• [What you will do]
Please reproduce the entries below exactly, leaving the pictures out.

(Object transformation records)
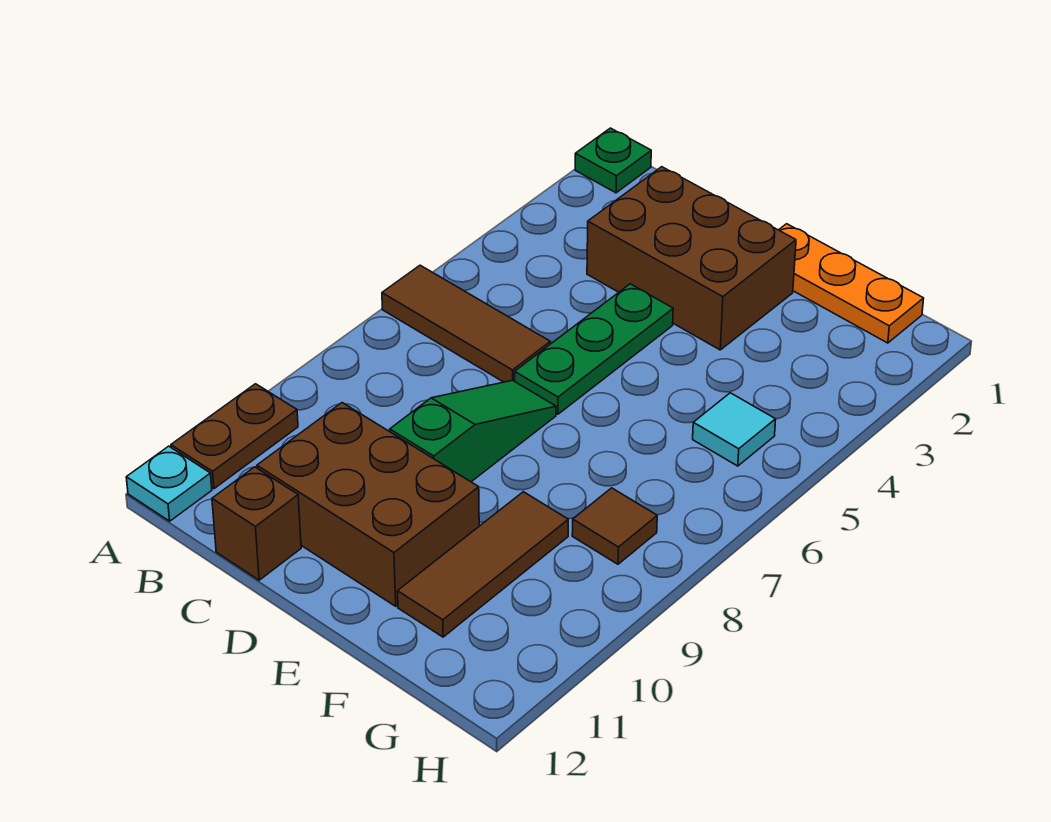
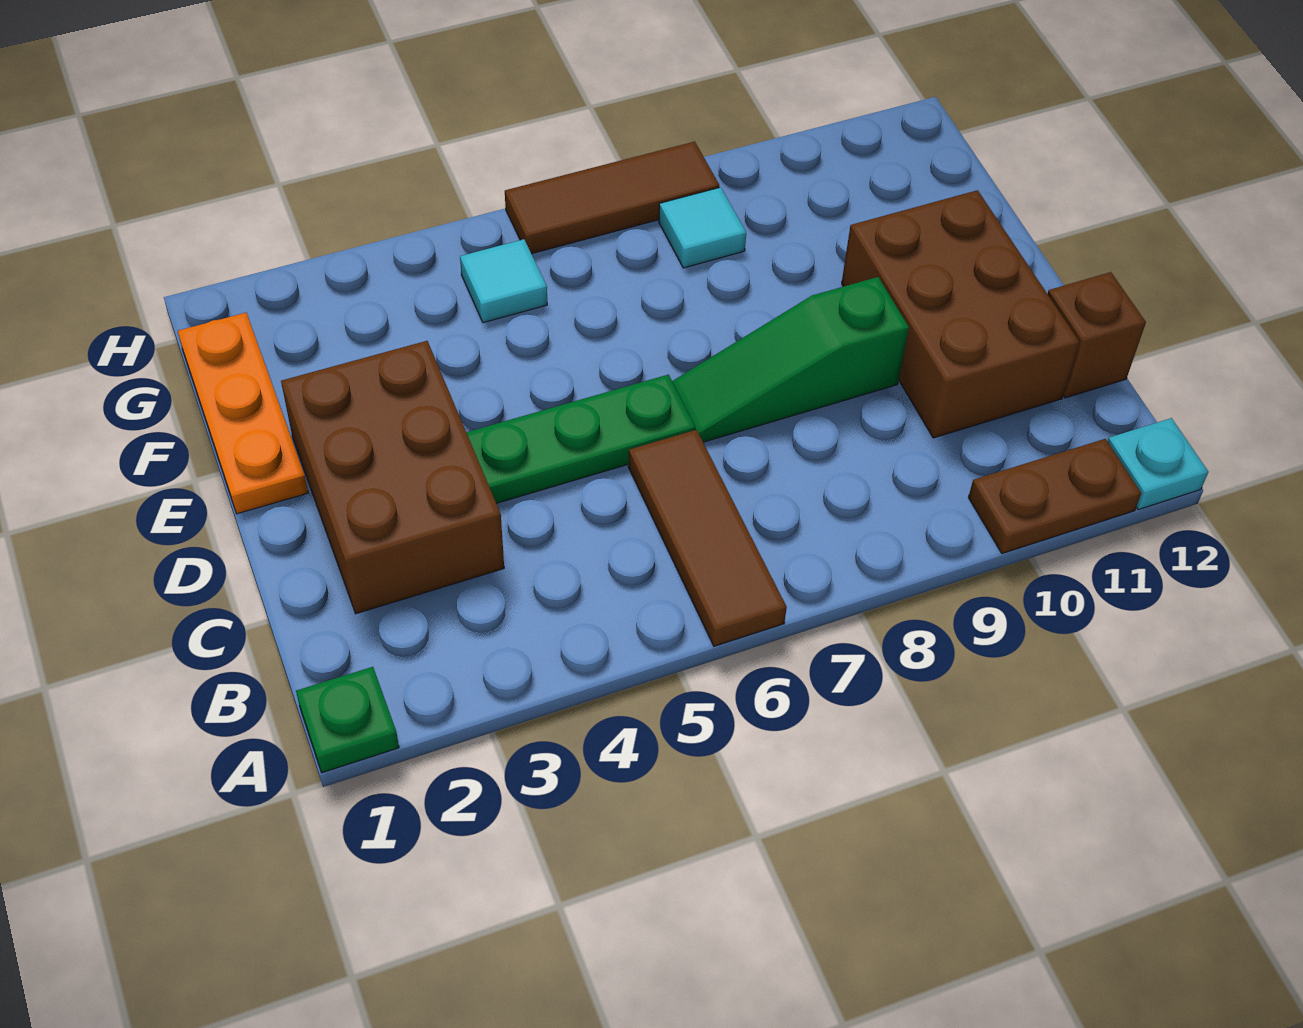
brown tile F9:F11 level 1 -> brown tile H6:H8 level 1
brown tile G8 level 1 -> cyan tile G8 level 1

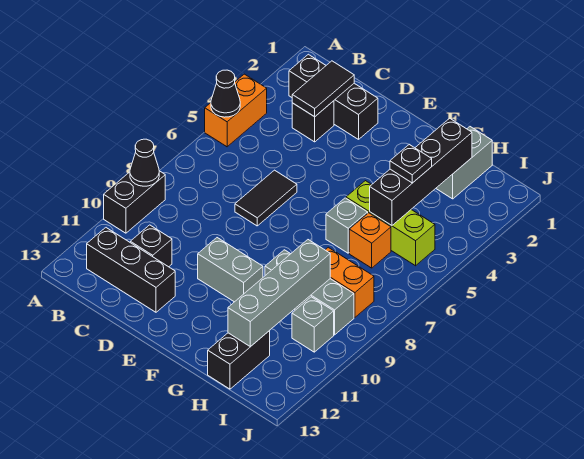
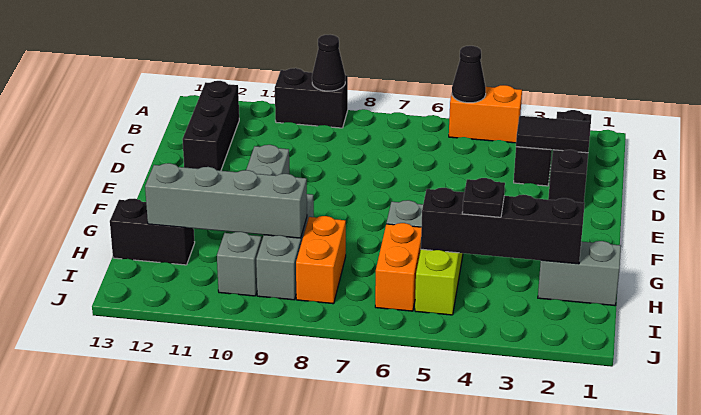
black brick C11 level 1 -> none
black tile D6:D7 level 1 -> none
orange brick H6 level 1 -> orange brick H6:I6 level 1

• [Task output]
brown tile F9:F11 level 1 -> brown tile H6:H8 level 1
brown tile G8 level 1 -> cyan tile G8 level 1

black brick C11 level 1 -> none
black tile D6:D7 level 1 -> none
orange brick H6 level 1 -> orange brick H6:I6 level 1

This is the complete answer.